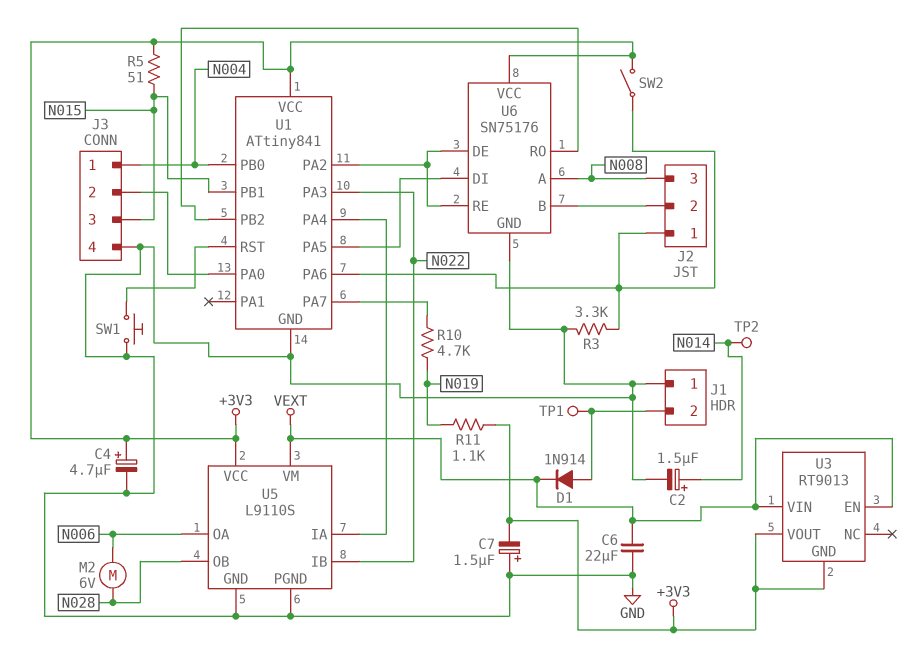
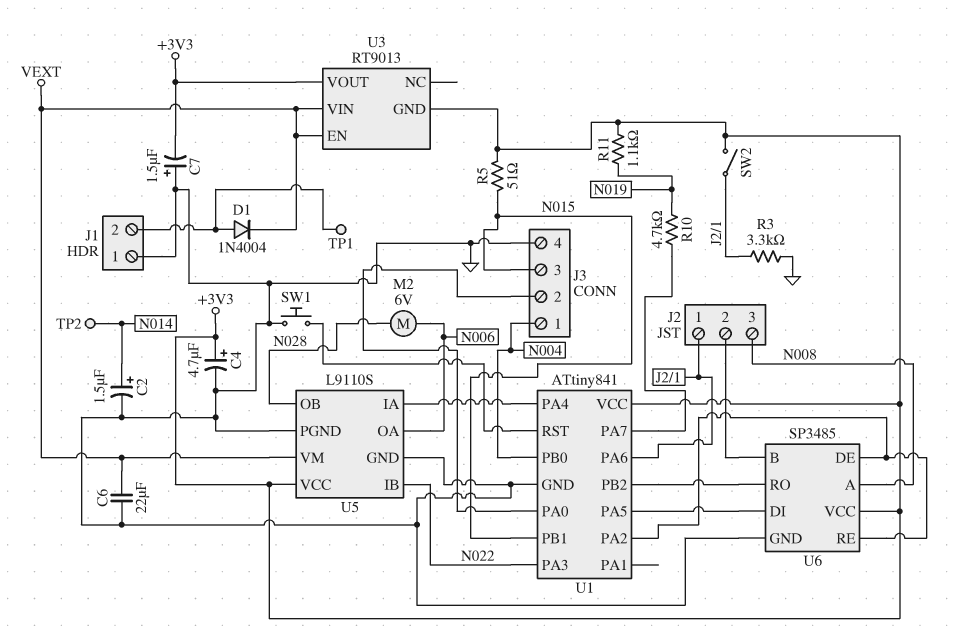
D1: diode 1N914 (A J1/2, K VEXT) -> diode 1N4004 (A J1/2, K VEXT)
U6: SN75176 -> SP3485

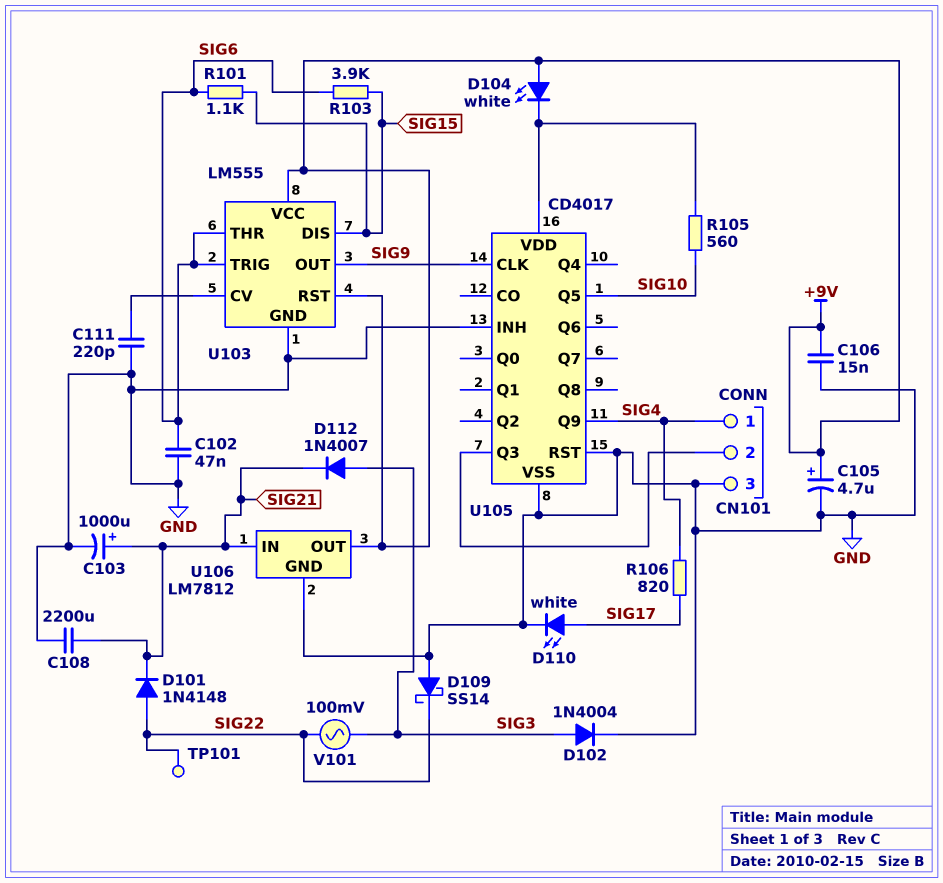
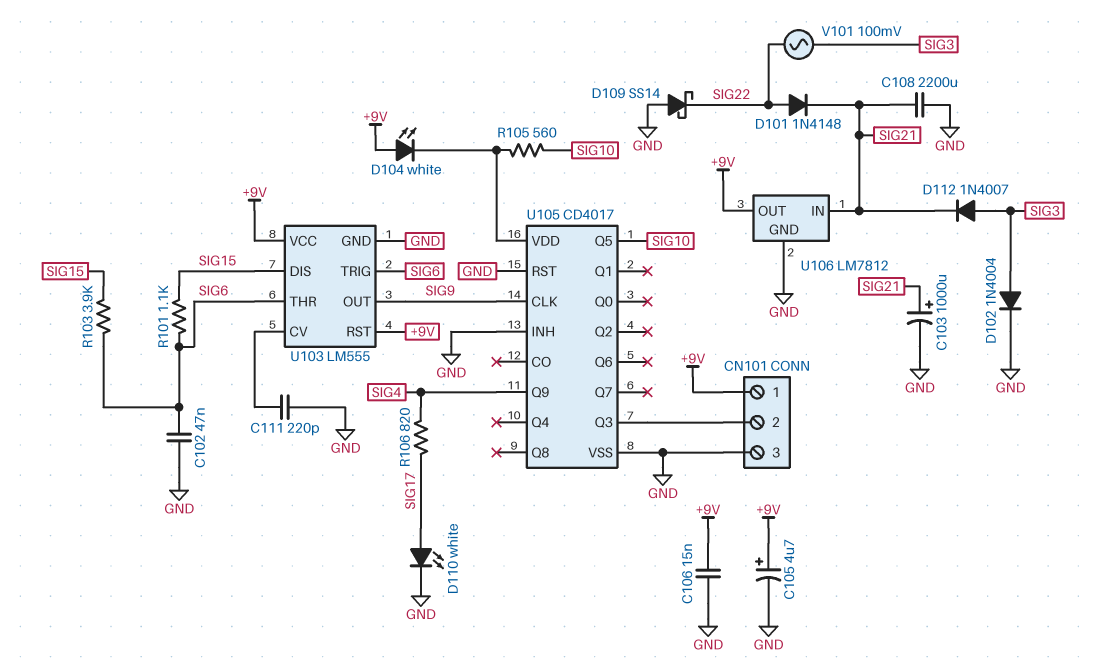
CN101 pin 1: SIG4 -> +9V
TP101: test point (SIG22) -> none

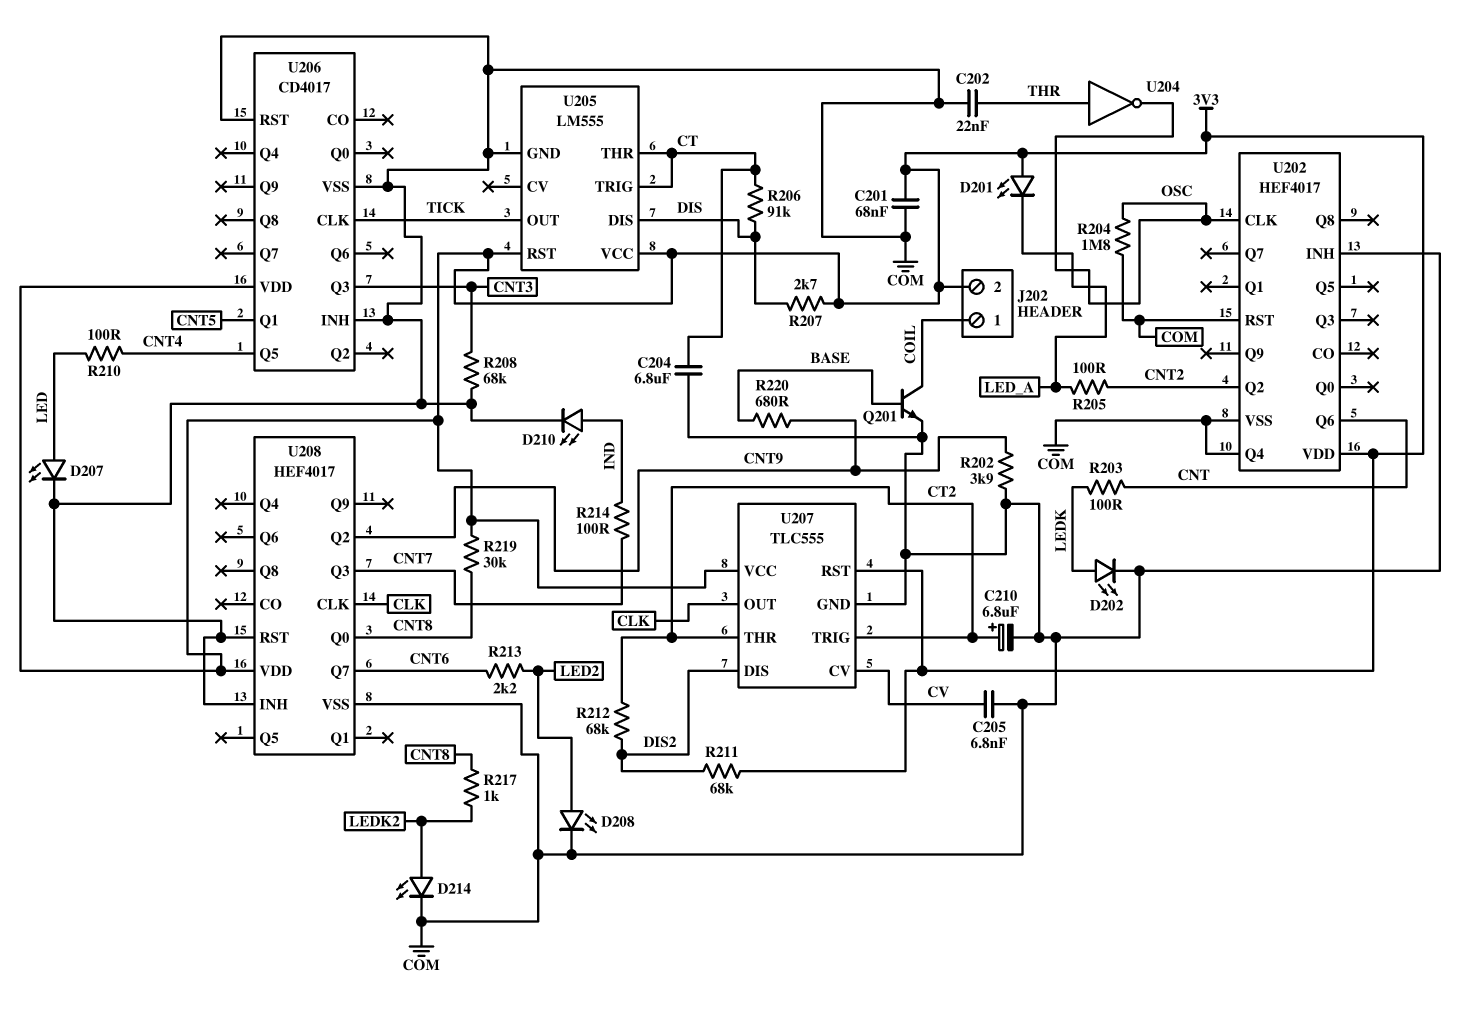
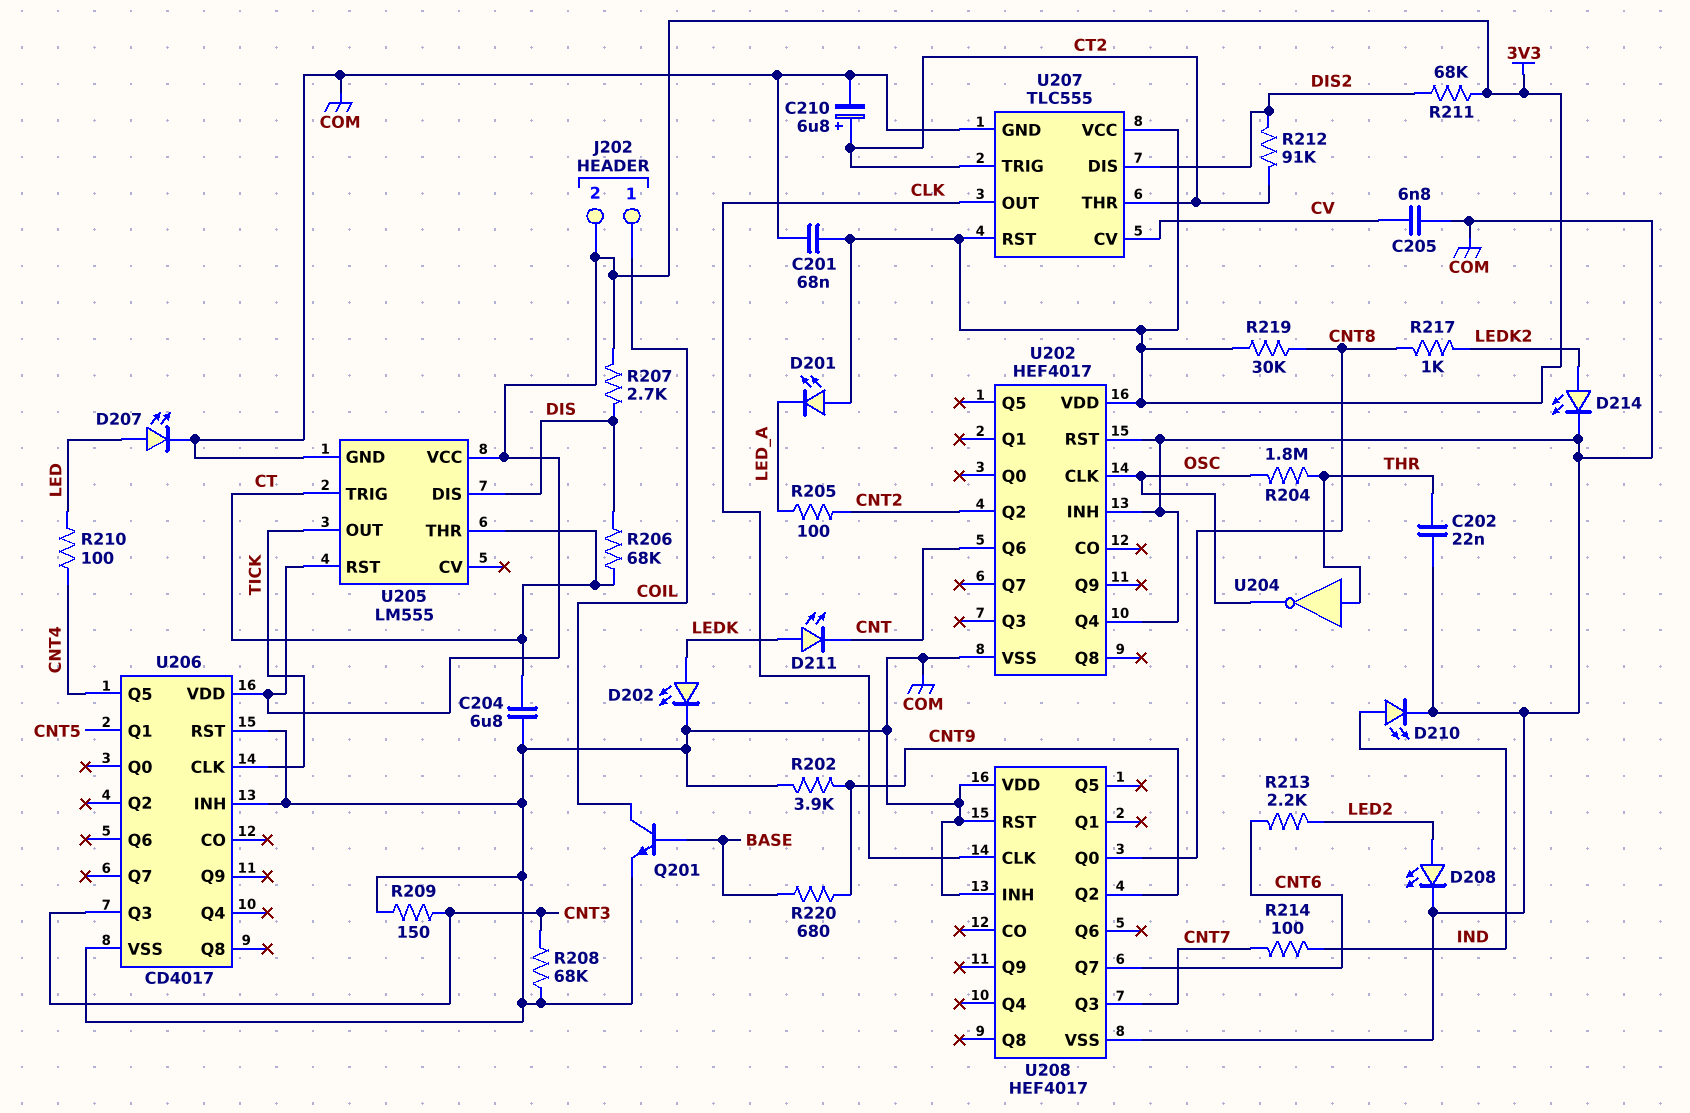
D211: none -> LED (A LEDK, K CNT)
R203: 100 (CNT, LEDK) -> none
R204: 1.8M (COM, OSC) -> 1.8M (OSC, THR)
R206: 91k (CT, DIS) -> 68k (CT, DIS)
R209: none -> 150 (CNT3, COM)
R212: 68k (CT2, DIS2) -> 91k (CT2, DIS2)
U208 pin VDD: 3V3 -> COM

> _Directions for this task_: For this exercise, transcribe the entries above exactly, without any pictures.

> _Reply to the task_:
D1: diode 1N914 (A J1/2, K VEXT) -> diode 1N4004 (A J1/2, K VEXT)
U6: SN75176 -> SP3485

CN101 pin 1: SIG4 -> +9V
TP101: test point (SIG22) -> none

D211: none -> LED (A LEDK, K CNT)
R203: 100 (CNT, LEDK) -> none
R204: 1.8M (COM, OSC) -> 1.8M (OSC, THR)
R206: 91k (CT, DIS) -> 68k (CT, DIS)
R209: none -> 150 (CNT3, COM)
R212: 68k (CT2, DIS2) -> 91k (CT2, DIS2)
U208 pin VDD: 3V3 -> COM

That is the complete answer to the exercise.